▶ **Recorded information**:
######
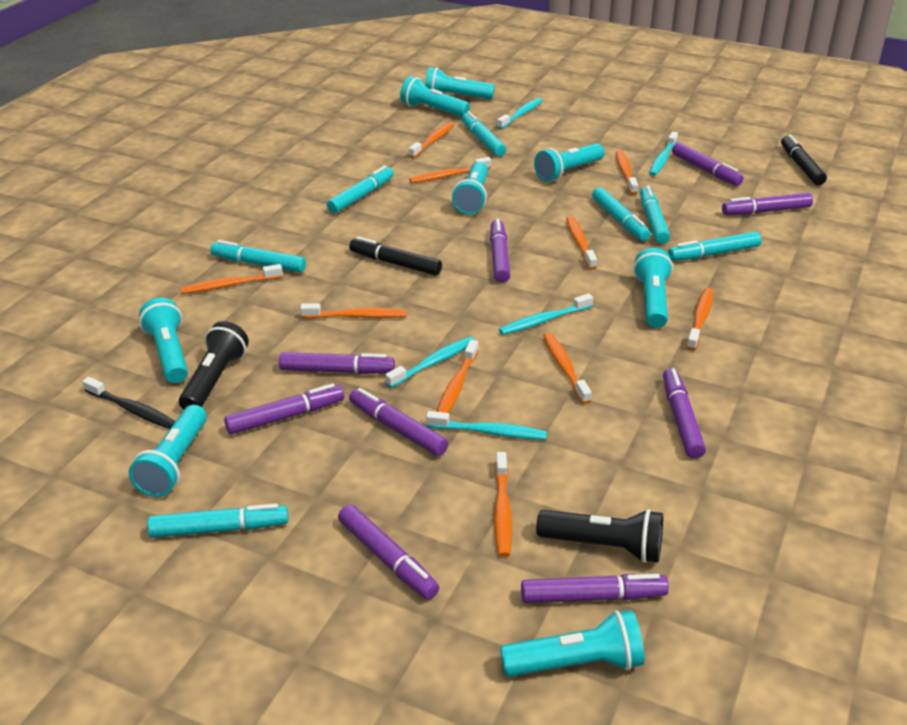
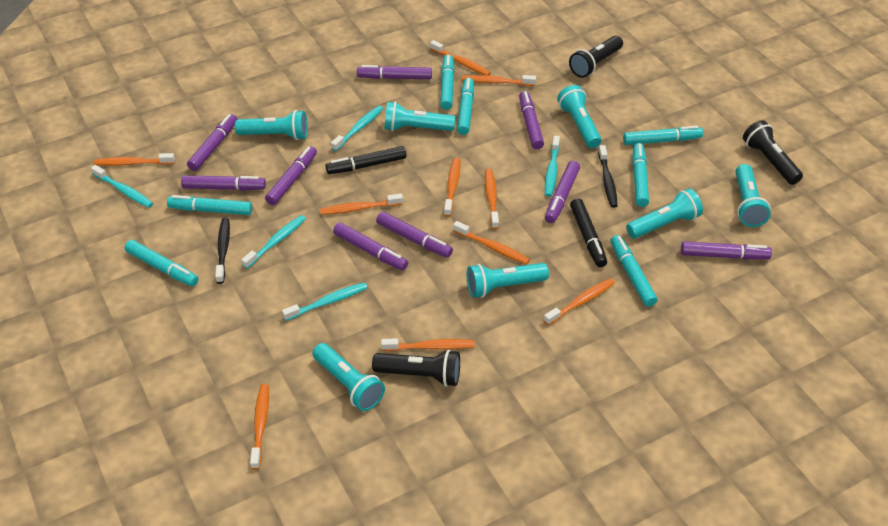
black flashlight: 2 -> 3
black toothbrush: 1 -> 2
turquoise flashlight: 8 -> 7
######
▶ **Activity**: Print the material above once more, exactly. No pictures belong in it.

▶ **Answer to the exercise**:
black flashlight: 2 -> 3
black toothbrush: 1 -> 2
turquoise flashlight: 8 -> 7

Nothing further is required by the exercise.